== WHAT TO DO ==
Report each line of the listing that carries the word "LIGHT".

== SOURCE RECORDS ==
========================================================================
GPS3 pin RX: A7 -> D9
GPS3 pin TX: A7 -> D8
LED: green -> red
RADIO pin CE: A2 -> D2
========================================================================
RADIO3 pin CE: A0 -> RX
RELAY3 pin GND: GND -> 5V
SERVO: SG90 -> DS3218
========================================================================
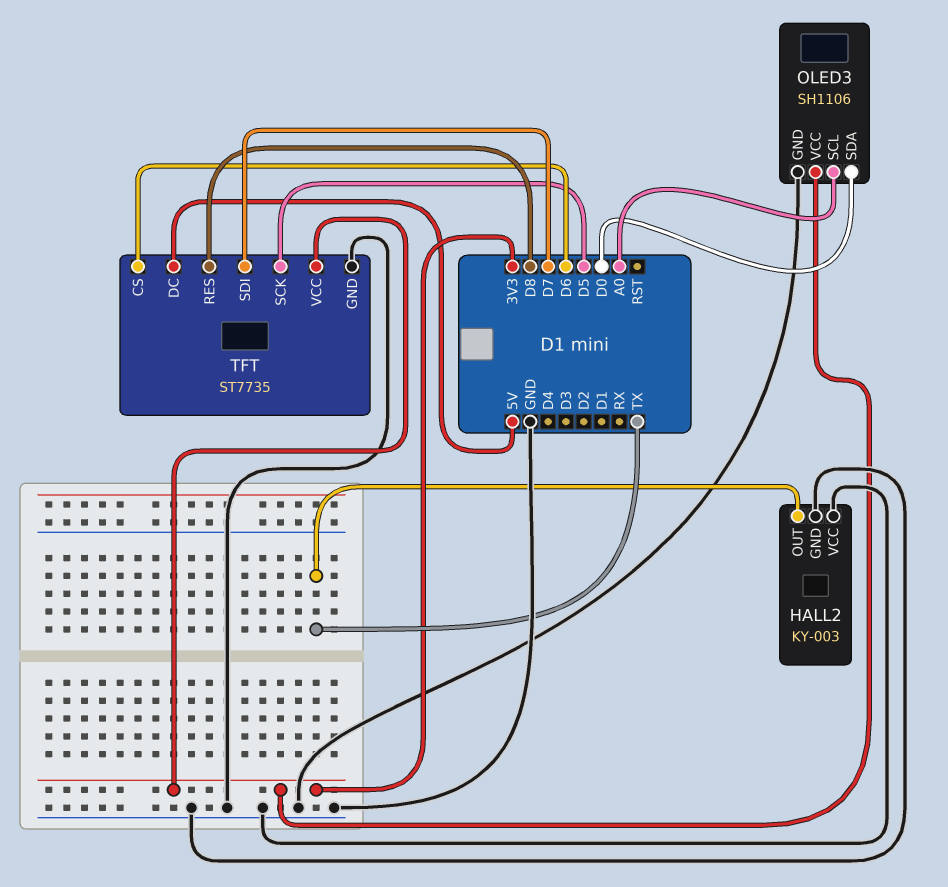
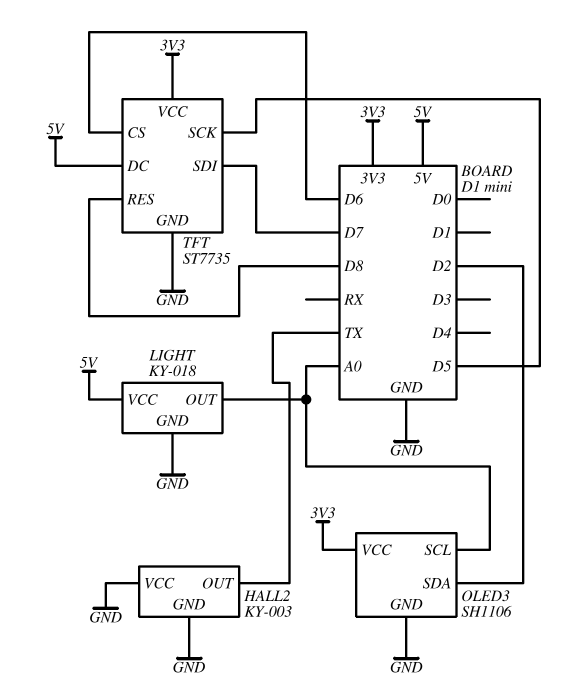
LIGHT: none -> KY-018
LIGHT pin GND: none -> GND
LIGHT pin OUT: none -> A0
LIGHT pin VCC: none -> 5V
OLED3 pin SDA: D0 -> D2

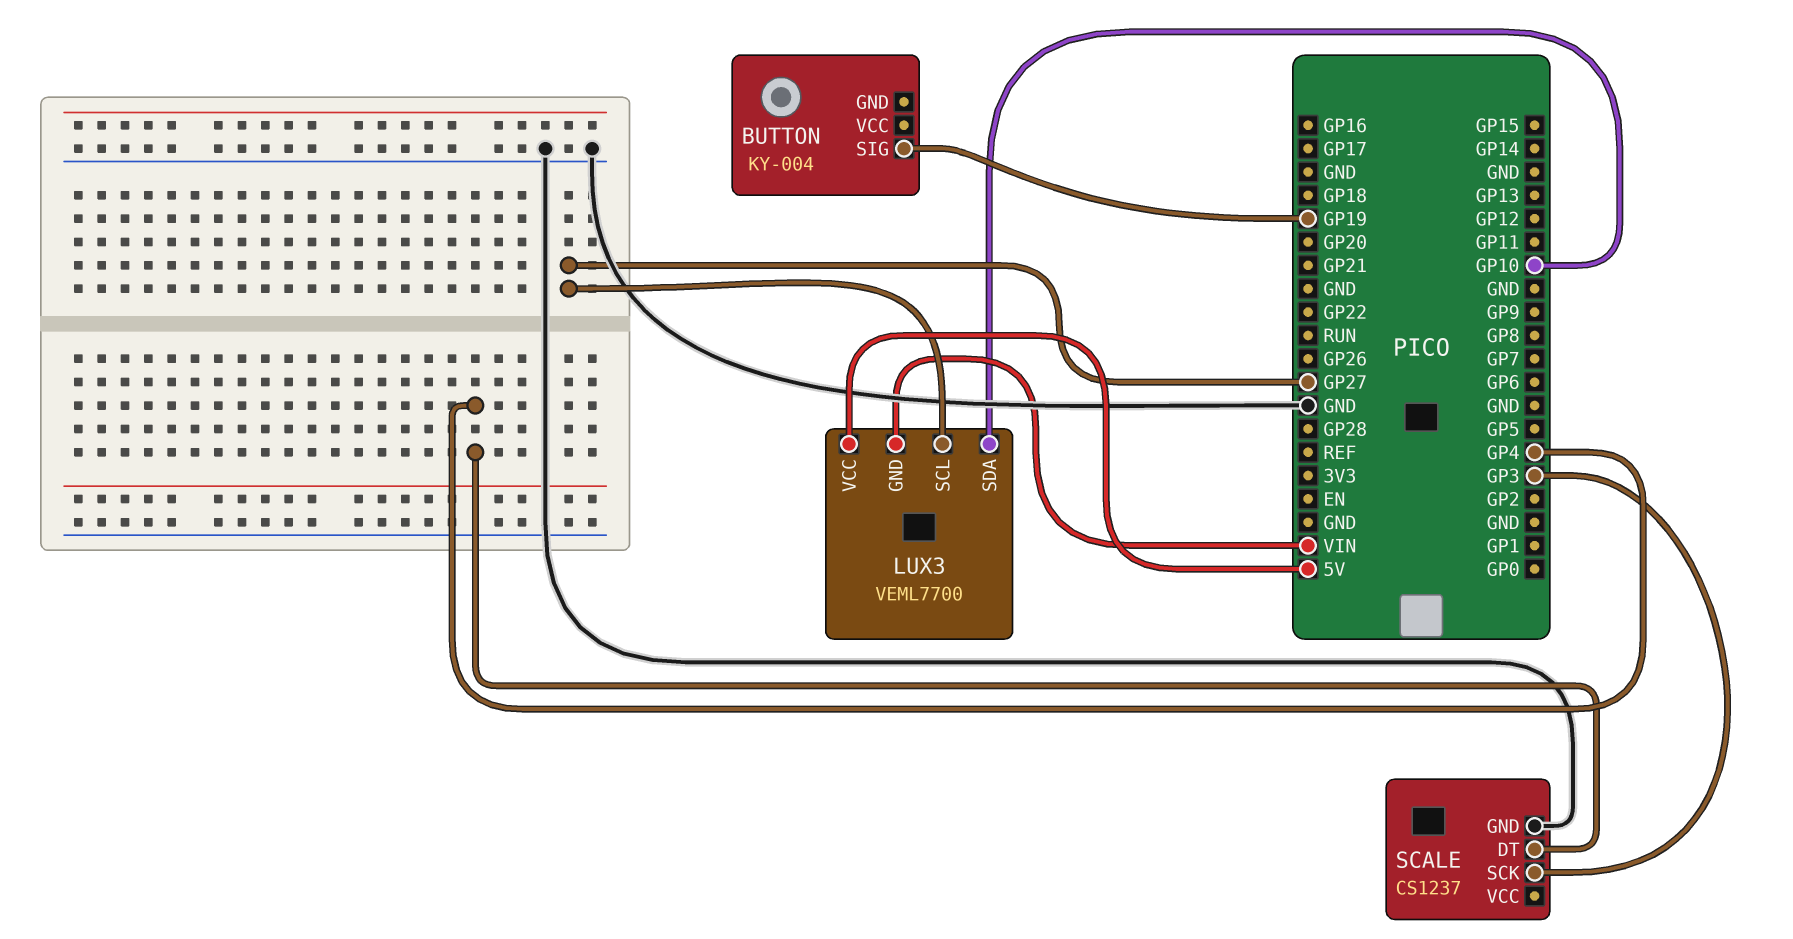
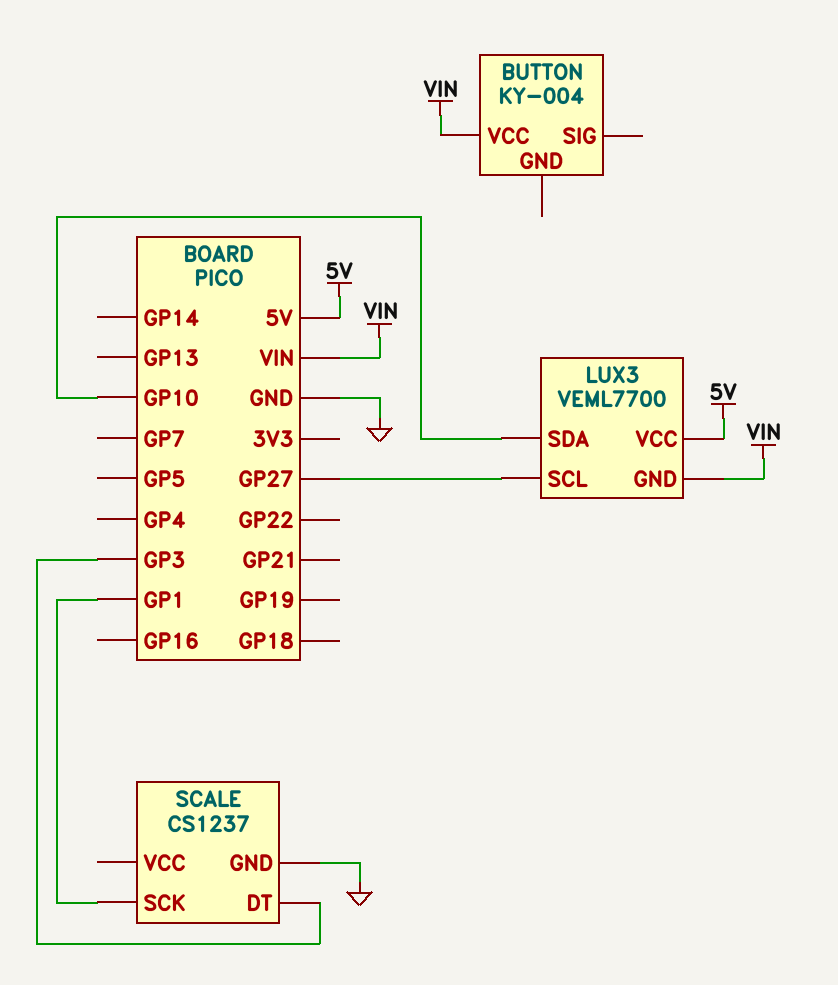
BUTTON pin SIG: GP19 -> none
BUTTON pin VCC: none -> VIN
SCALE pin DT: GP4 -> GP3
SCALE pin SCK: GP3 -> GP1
========================================================================
== ANSWER SPACE ==
LIGHT: none -> KY-018
LIGHT pin GND: none -> GND
LIGHT pin OUT: none -> A0
LIGHT pin VCC: none -> 5V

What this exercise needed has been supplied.